REQUIRED ACTION = Reproduce the records word for word, from the first line to the line containing "R5: 1.5k (N6, N26) -> 1.5k (GND, N6)".

Edit difference data
################
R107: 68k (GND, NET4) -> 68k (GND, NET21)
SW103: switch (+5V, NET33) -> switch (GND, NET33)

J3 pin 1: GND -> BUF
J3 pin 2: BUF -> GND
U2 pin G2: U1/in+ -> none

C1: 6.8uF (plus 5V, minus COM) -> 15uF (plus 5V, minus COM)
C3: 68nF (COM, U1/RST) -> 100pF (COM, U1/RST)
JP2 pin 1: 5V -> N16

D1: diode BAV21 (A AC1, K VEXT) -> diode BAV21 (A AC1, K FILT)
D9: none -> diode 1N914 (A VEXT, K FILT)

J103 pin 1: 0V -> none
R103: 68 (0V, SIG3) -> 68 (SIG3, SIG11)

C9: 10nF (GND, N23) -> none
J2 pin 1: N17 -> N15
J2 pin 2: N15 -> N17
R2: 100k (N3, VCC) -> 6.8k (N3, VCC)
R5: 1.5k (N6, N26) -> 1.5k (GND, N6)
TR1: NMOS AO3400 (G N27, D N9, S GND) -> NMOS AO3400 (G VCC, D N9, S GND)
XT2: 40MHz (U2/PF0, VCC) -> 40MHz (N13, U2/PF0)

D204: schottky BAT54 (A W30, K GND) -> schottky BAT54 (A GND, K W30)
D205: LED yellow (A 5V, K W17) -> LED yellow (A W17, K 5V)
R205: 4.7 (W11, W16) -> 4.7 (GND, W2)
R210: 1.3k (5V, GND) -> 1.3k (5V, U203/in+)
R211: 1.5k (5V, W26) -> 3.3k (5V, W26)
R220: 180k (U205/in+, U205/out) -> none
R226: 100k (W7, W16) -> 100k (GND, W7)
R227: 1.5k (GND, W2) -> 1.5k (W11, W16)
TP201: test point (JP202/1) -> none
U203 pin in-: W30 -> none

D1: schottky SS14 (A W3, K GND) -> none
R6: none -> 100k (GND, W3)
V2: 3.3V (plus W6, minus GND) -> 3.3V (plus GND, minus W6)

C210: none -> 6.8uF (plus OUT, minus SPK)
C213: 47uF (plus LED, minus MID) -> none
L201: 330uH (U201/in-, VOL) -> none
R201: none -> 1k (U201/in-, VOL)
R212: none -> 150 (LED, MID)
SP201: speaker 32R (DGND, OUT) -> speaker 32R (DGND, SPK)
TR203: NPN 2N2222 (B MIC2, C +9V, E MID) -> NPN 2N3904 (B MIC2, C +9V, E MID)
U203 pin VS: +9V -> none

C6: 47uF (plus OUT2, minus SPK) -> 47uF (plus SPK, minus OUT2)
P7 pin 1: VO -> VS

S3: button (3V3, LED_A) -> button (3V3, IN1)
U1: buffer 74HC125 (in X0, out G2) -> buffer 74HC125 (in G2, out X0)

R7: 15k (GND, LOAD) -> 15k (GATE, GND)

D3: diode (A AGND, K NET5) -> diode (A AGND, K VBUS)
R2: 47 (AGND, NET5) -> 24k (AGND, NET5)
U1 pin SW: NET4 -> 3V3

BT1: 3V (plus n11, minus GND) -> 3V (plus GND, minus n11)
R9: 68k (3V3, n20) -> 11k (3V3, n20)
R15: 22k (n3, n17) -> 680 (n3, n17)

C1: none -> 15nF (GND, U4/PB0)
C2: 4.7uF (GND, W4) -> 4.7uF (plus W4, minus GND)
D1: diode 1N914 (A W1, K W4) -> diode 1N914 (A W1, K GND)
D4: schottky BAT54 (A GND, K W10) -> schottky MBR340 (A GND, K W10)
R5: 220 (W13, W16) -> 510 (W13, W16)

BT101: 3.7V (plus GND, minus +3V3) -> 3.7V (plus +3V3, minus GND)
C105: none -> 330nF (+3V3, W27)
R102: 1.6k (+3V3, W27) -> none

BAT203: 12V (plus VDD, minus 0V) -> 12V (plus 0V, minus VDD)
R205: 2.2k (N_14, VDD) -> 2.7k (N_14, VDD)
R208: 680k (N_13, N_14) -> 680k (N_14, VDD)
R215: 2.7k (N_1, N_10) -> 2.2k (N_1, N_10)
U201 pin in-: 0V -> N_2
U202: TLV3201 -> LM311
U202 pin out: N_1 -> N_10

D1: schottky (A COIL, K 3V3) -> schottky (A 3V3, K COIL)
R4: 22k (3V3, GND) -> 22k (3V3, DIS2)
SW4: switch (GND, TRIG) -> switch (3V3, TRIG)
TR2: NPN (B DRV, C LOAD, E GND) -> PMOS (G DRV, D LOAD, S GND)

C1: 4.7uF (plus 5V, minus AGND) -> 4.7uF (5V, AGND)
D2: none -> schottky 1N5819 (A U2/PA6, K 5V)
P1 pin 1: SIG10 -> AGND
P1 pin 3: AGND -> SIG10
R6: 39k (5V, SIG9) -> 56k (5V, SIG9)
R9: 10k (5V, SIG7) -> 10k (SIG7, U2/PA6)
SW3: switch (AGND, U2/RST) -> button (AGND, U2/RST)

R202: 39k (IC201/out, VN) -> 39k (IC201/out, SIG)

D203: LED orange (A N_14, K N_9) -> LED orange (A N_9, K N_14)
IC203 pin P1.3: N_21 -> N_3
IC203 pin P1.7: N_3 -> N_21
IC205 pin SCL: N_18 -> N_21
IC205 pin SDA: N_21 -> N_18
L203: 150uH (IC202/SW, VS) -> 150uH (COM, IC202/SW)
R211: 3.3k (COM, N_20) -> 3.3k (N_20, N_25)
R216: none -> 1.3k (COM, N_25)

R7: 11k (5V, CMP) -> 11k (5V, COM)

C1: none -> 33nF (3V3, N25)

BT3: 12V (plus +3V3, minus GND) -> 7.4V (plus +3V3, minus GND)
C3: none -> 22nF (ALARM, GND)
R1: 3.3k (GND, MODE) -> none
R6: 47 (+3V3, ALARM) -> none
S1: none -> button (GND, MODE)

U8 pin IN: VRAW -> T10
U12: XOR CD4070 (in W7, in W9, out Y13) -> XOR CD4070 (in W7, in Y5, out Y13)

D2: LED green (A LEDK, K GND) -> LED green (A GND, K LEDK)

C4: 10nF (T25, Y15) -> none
################
ANSWER SECTION =
R107: 68k (GND, NET4) -> 68k (GND, NET21)
SW103: switch (+5V, NET33) -> switch (GND, NET33)

J3 pin 1: GND -> BUF
J3 pin 2: BUF -> GND
U2 pin G2: U1/in+ -> none

C1: 6.8uF (plus 5V, minus COM) -> 15uF (plus 5V, minus COM)
C3: 68nF (COM, U1/RST) -> 100pF (COM, U1/RST)
JP2 pin 1: 5V -> N16

D1: diode BAV21 (A AC1, K VEXT) -> diode BAV21 (A AC1, K FILT)
D9: none -> diode 1N914 (A VEXT, K FILT)

J103 pin 1: 0V -> none
R103: 68 (0V, SIG3) -> 68 (SIG3, SIG11)

C9: 10nF (GND, N23) -> none
J2 pin 1: N17 -> N15
J2 pin 2: N15 -> N17
R2: 100k (N3, VCC) -> 6.8k (N3, VCC)
R5: 1.5k (N6, N26) -> 1.5k (GND, N6)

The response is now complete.